• _WHAT TO DO_: When writing out the entries below, keep only the lines from the line with "blue screwdriver [656,321,730,380]" to the line with "blue cone [659,160,707,224]", both included, exactly as they are, and leave the pictures aside.
--- SOURCE MATERIAL Enclosed Below ---
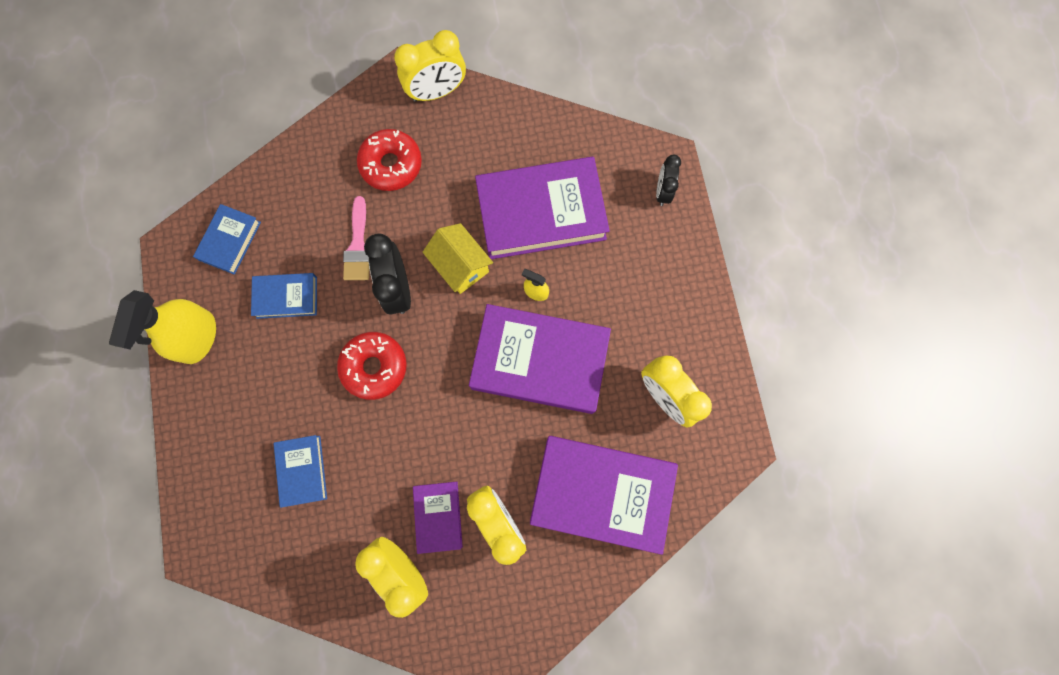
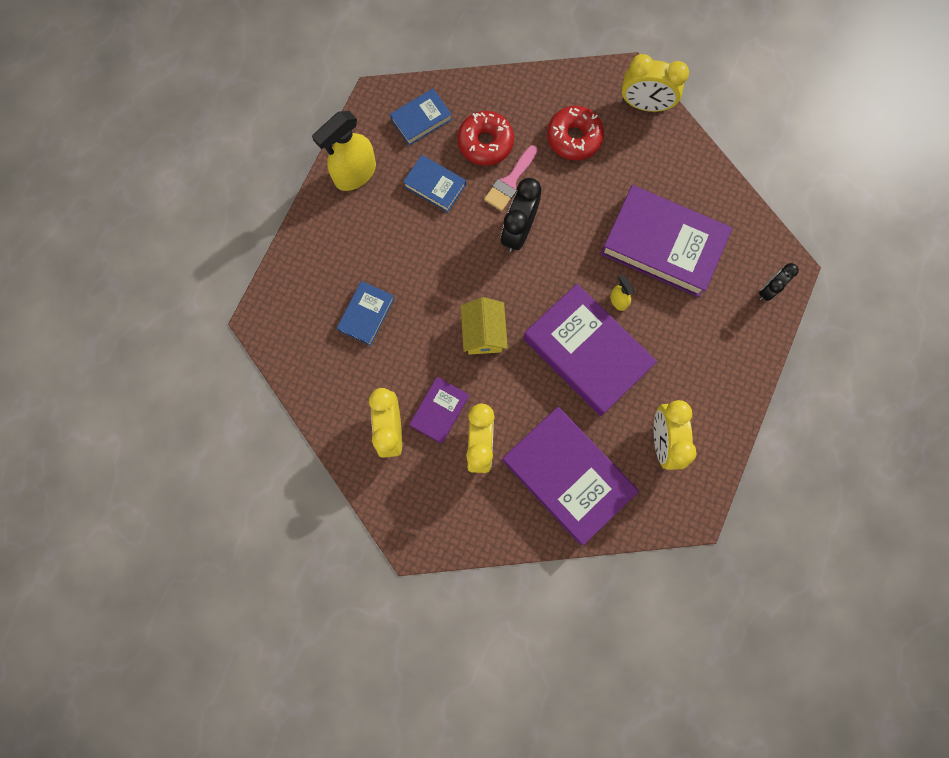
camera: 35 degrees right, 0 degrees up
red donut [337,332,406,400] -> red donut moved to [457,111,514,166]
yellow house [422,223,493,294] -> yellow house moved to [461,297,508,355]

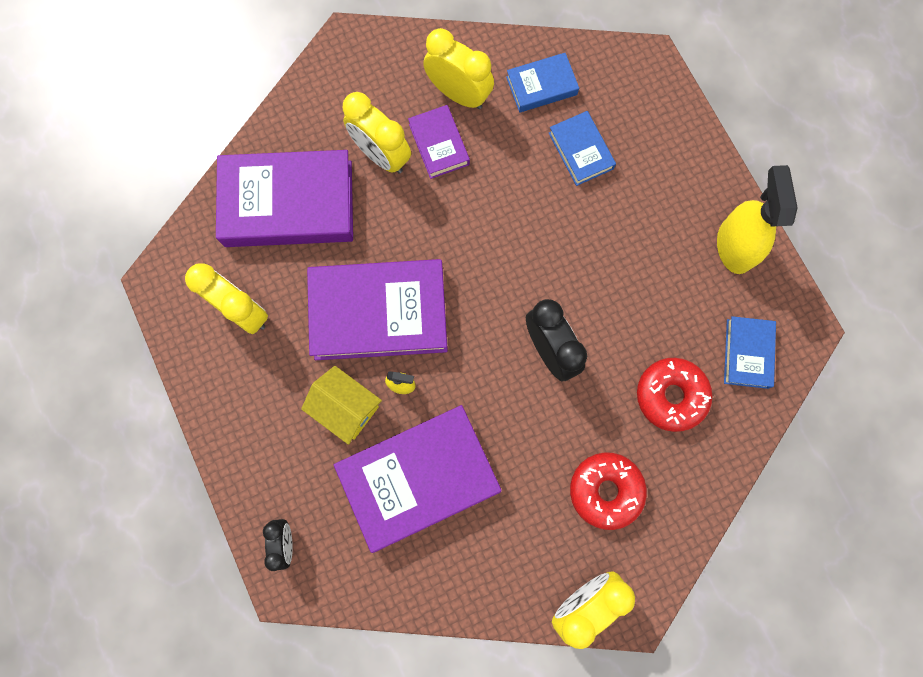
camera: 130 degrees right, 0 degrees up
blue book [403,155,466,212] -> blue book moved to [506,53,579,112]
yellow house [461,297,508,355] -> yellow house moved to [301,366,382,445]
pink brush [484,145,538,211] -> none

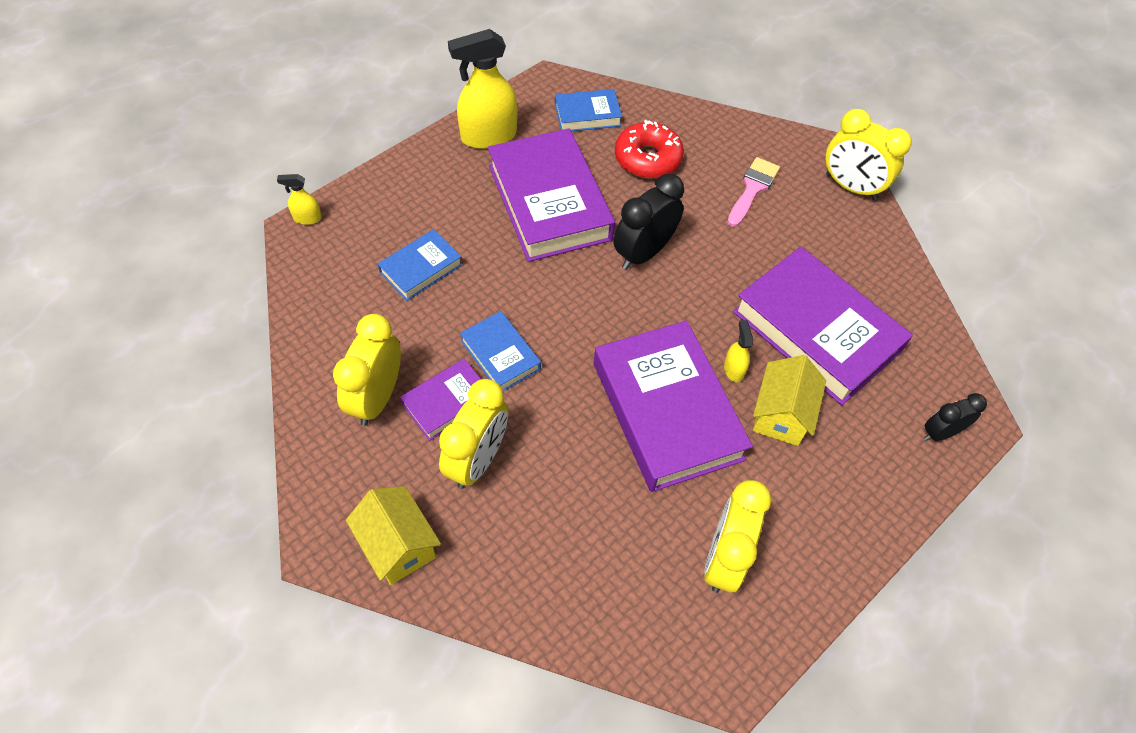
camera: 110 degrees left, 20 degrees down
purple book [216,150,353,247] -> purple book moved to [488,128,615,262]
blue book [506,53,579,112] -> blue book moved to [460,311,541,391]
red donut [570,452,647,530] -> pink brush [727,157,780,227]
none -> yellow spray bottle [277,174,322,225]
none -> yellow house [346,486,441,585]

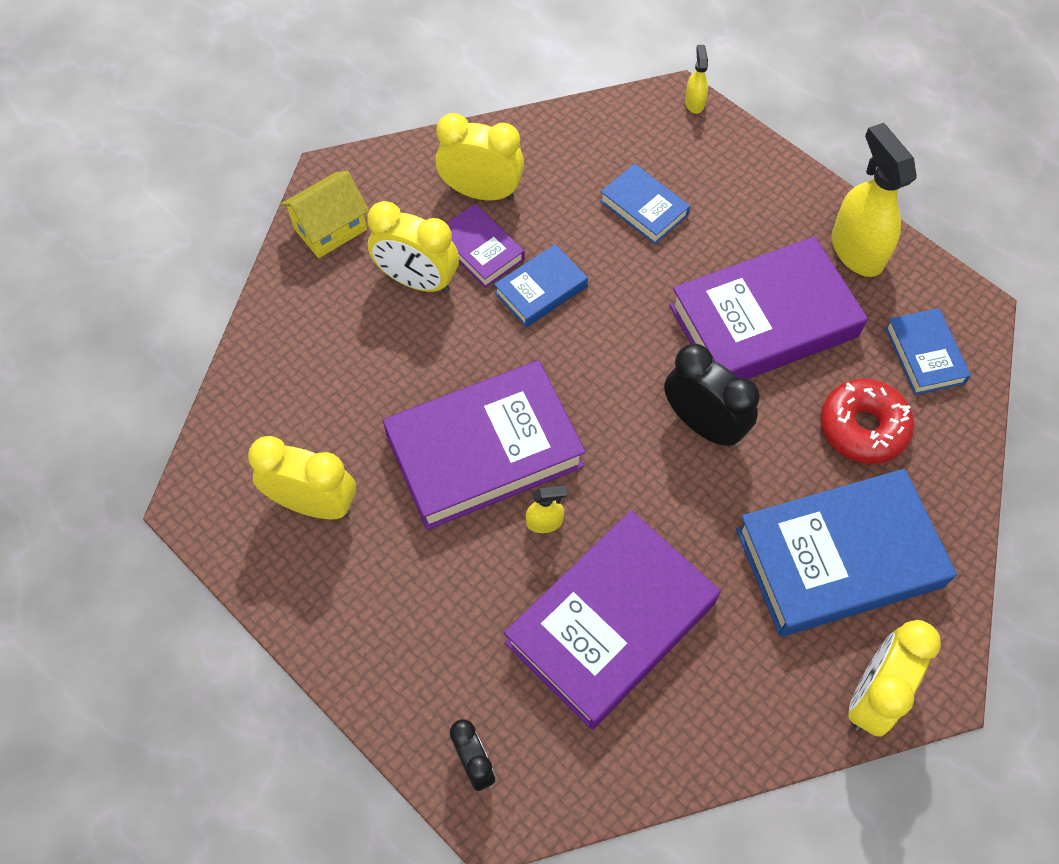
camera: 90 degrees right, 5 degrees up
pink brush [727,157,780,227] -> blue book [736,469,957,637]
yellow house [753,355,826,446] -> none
--- End of Enclosed SOURCE MATERIAL ---
--- SOURCE MATERIAL Enclosed Below ---
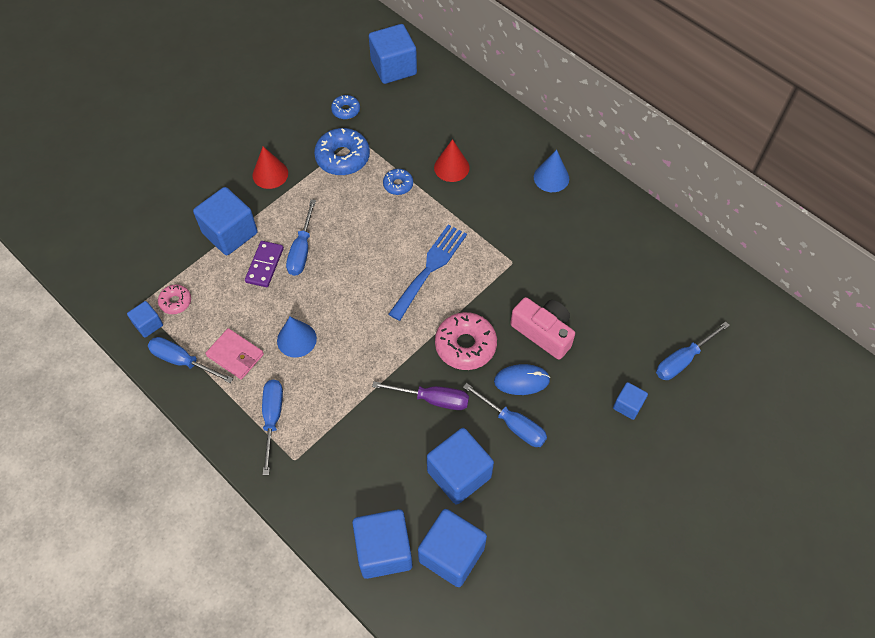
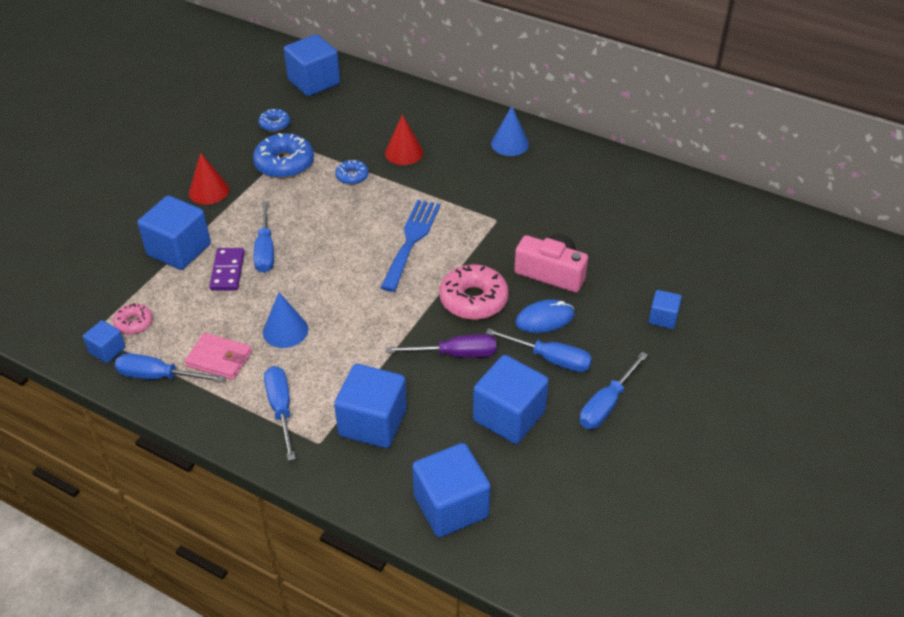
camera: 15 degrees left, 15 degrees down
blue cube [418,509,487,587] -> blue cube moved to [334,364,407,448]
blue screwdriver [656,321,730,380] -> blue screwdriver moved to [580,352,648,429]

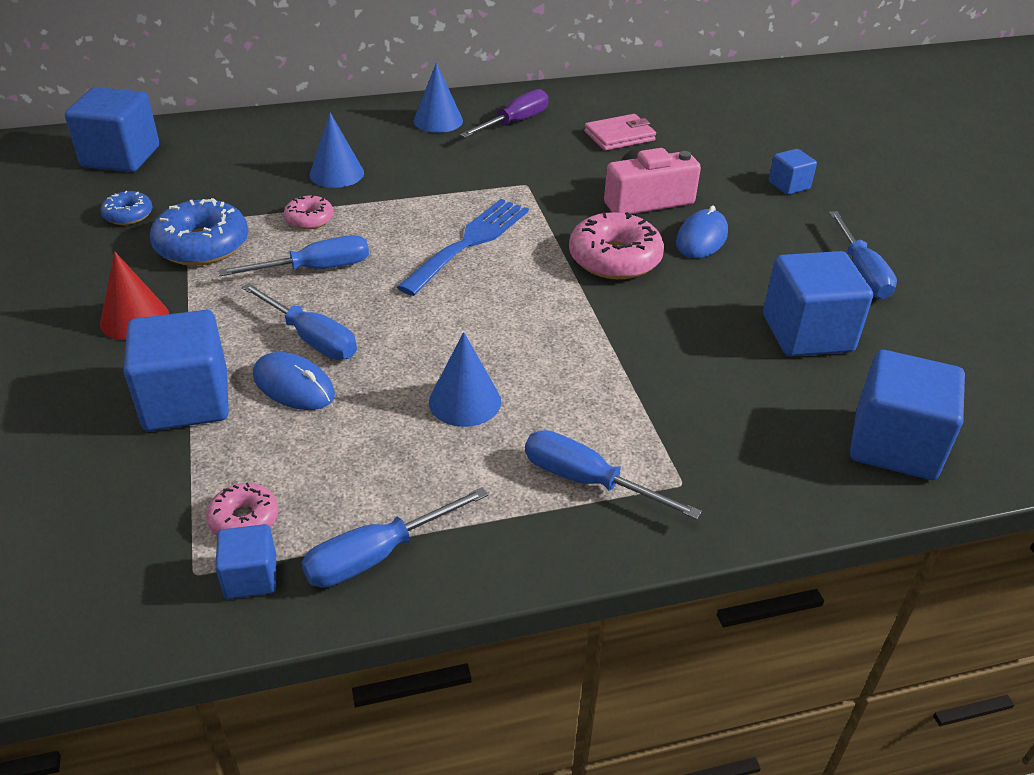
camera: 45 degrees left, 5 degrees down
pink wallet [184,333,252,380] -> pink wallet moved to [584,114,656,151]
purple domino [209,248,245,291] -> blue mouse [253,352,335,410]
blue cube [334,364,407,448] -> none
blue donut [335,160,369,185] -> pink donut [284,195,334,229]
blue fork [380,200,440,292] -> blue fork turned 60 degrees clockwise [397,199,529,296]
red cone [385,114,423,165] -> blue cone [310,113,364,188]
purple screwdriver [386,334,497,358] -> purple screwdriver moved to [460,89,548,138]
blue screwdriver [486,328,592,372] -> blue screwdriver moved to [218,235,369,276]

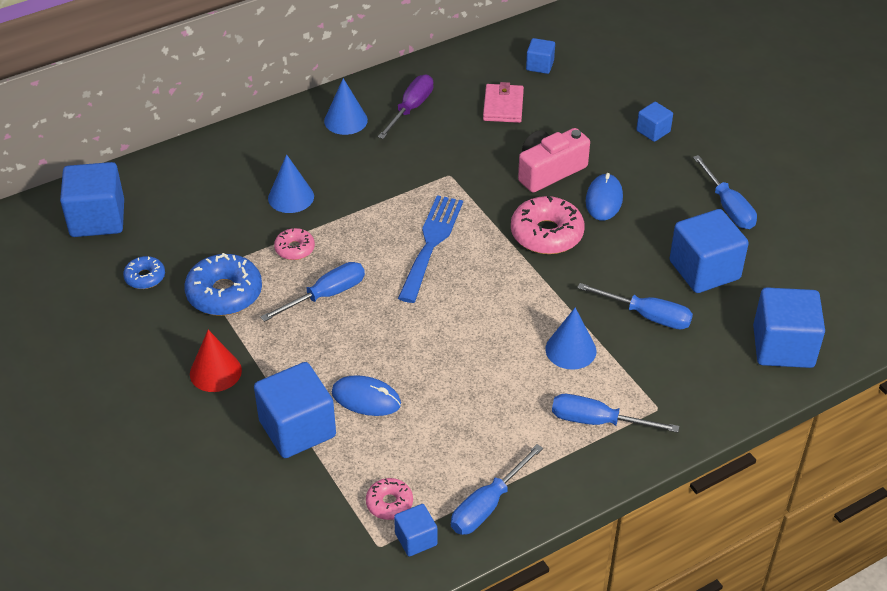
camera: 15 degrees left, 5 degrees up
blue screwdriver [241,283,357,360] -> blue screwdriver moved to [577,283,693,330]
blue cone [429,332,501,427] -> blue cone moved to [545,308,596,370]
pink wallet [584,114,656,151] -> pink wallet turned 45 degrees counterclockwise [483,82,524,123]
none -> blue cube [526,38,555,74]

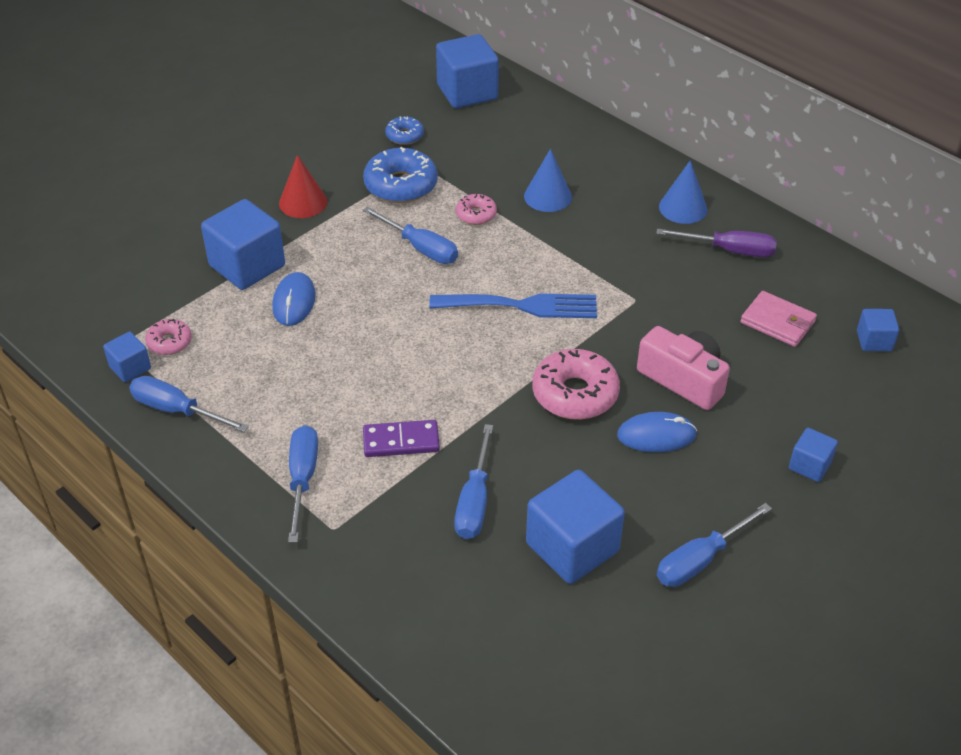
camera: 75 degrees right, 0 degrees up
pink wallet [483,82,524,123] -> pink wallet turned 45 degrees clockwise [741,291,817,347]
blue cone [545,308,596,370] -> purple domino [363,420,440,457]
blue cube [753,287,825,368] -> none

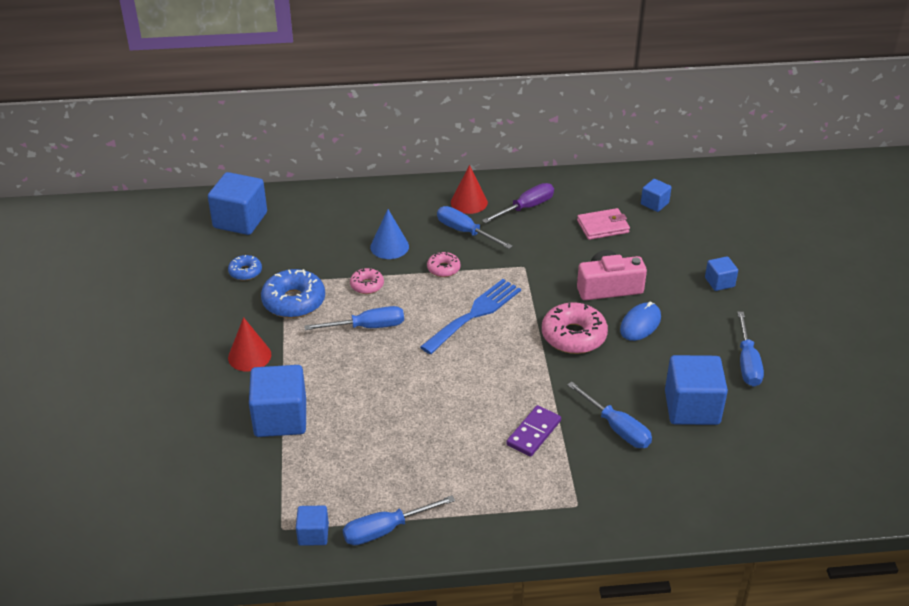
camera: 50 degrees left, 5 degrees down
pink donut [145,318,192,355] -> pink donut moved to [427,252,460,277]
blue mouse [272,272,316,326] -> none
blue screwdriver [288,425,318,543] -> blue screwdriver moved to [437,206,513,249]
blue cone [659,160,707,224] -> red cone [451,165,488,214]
--- End of Enclosed SOURCE MATERIAL ---
• _SOLUTION FOR THIS PROBLEM_:
blue screwdriver [656,321,730,380] -> blue screwdriver moved to [580,352,648,429]

camera: 45 degrees left, 5 degrees down
pink wallet [184,333,252,380] -> pink wallet moved to [584,114,656,151]
purple domino [209,248,245,291] -> blue mouse [253,352,335,410]
blue cube [334,364,407,448] -> none
blue donut [335,160,369,185] -> pink donut [284,195,334,229]
blue fork [380,200,440,292] -> blue fork turned 60 degrees clockwise [397,199,529,296]
red cone [385,114,423,165] -> blue cone [310,113,364,188]
purple screwdriver [386,334,497,358] -> purple screwdriver moved to [460,89,548,138]
blue screwdriver [486,328,592,372] -> blue screwdriver moved to [218,235,369,276]

camera: 15 degrees left, 5 degrees up
blue screwdriver [241,283,357,360] -> blue screwdriver moved to [577,283,693,330]
blue cone [429,332,501,427] -> blue cone moved to [545,308,596,370]
pink wallet [584,114,656,151] -> pink wallet turned 45 degrees counterclockwise [483,82,524,123]
none -> blue cube [526,38,555,74]

camera: 75 degrees right, 0 degrees up
pink wallet [483,82,524,123] -> pink wallet turned 45 degrees clockwise [741,291,817,347]
blue cone [545,308,596,370] -> purple domino [363,420,440,457]
blue cube [753,287,825,368] -> none

camera: 50 degrees left, 5 degrees down
pink donut [145,318,192,355] -> pink donut moved to [427,252,460,277]
blue mouse [272,272,316,326] -> none
blue screwdriver [288,425,318,543] -> blue screwdriver moved to [437,206,513,249]
blue cone [659,160,707,224] -> red cone [451,165,488,214]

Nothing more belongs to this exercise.